## Material for this task
◆ ◆ ◆ ◆ ◆
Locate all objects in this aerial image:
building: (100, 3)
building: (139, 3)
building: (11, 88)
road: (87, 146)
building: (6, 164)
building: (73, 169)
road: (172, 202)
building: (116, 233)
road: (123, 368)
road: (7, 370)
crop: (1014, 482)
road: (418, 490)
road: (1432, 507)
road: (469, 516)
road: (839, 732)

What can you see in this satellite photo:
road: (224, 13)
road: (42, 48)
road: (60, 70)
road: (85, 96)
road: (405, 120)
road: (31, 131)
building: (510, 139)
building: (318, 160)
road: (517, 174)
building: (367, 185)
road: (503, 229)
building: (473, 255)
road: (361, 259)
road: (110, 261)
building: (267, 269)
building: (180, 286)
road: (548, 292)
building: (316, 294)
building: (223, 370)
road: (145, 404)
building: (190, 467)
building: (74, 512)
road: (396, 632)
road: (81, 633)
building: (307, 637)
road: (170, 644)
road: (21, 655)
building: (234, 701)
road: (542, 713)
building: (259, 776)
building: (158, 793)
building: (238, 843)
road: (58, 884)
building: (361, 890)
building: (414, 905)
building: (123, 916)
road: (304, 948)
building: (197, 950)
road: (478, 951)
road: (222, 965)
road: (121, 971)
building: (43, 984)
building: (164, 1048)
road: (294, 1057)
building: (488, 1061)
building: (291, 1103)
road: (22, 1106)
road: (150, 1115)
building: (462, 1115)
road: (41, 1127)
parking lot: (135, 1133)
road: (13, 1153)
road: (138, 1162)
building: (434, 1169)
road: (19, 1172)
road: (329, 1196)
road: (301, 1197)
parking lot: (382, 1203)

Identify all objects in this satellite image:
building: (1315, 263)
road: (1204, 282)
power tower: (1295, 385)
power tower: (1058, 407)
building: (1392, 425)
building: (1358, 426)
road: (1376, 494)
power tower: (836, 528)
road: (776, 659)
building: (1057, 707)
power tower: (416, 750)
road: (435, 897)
◆ ◆ ◆ ◆ ◆
## Task description
Each record above should be output again exactly.

## Exercise answer
Locate all objects in this aerial image:
building: (100, 3)
building: (139, 3)
building: (11, 88)
road: (87, 146)
building: (6, 164)
building: (73, 169)
road: (172, 202)
building: (116, 233)
road: (123, 368)
road: (7, 370)
crop: (1014, 482)
road: (418, 490)
road: (1432, 507)
road: (469, 516)
road: (839, 732)

What can you see in this satellite photo:
road: (224, 13)
road: (42, 48)
road: (60, 70)
road: (85, 96)
road: (405, 120)
road: (31, 131)
building: (510, 139)
building: (318, 160)
road: (517, 174)
building: (367, 185)
road: (503, 229)
building: (473, 255)
road: (361, 259)
road: (110, 261)
building: (267, 269)
building: (180, 286)
road: (548, 292)
building: (316, 294)
building: (223, 370)
road: (145, 404)
building: (190, 467)
building: (74, 512)
road: (396, 632)
road: (81, 633)
building: (307, 637)
road: (170, 644)
road: (21, 655)
building: (234, 701)
road: (542, 713)
building: (259, 776)
building: (158, 793)
building: (238, 843)
road: (58, 884)
building: (361, 890)
building: (414, 905)
building: (123, 916)
road: (304, 948)
building: (197, 950)
road: (478, 951)
road: (222, 965)
road: (121, 971)
building: (43, 984)
building: (164, 1048)
road: (294, 1057)
building: (488, 1061)
building: (291, 1103)
road: (22, 1106)
road: (150, 1115)
building: (462, 1115)
road: (41, 1127)
parking lot: (135, 1133)
road: (13, 1153)
road: (138, 1162)
building: (434, 1169)
road: (19, 1172)
road: (329, 1196)
road: (301, 1197)
parking lot: (382, 1203)

Identify all objects in this satellite image:
building: (1315, 263)
road: (1204, 282)
power tower: (1295, 385)
power tower: (1058, 407)
building: (1392, 425)
building: (1358, 426)
road: (1376, 494)
power tower: (836, 528)
road: (776, 659)
building: (1057, 707)
power tower: (416, 750)
road: (435, 897)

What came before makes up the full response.